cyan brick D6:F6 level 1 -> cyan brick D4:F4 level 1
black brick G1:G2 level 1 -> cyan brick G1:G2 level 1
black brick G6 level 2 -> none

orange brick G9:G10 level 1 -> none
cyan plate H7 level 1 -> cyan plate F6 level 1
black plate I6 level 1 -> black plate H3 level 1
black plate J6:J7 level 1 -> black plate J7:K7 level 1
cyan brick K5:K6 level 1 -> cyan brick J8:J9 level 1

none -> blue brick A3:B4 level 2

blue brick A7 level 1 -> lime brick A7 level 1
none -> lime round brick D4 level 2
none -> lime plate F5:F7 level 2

######

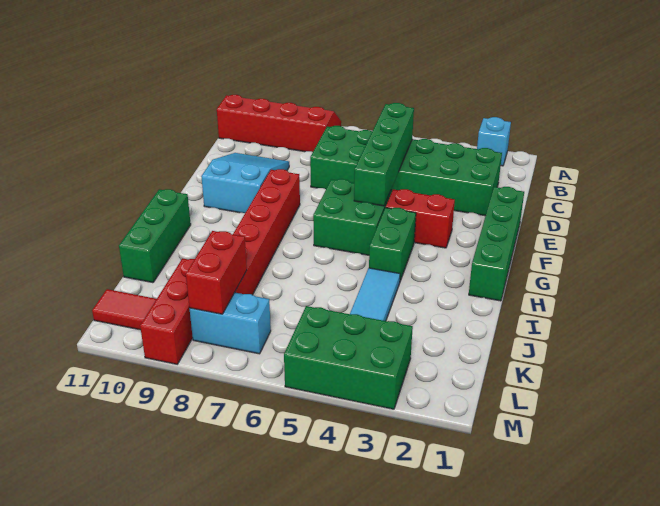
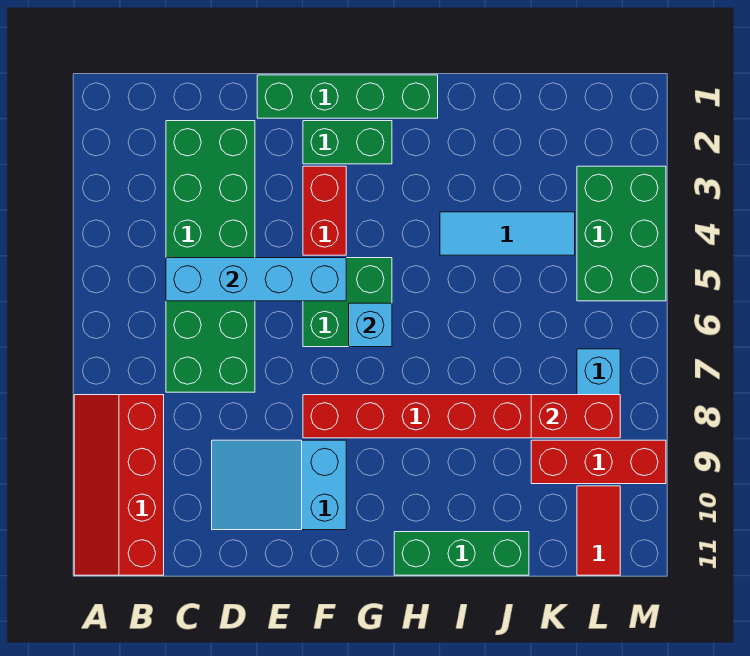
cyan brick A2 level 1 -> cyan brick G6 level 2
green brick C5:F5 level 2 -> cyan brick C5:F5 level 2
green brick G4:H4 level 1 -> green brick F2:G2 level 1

######

[Task to complete]: Find where the line with "cyan brick D6:F6" sits in the material above, then copy exactly from it through the line with "none -> lime plate F5:F7 level 2". Add no other line.

[Task output]:
cyan brick D6:F6 level 1 -> cyan brick D4:F4 level 1
black brick G1:G2 level 1 -> cyan brick G1:G2 level 1
black brick G6 level 2 -> none

orange brick G9:G10 level 1 -> none
cyan plate H7 level 1 -> cyan plate F6 level 1
black plate I6 level 1 -> black plate H3 level 1
black plate J6:J7 level 1 -> black plate J7:K7 level 1
cyan brick K5:K6 level 1 -> cyan brick J8:J9 level 1

none -> blue brick A3:B4 level 2

blue brick A7 level 1 -> lime brick A7 level 1
none -> lime round brick D4 level 2
none -> lime plate F5:F7 level 2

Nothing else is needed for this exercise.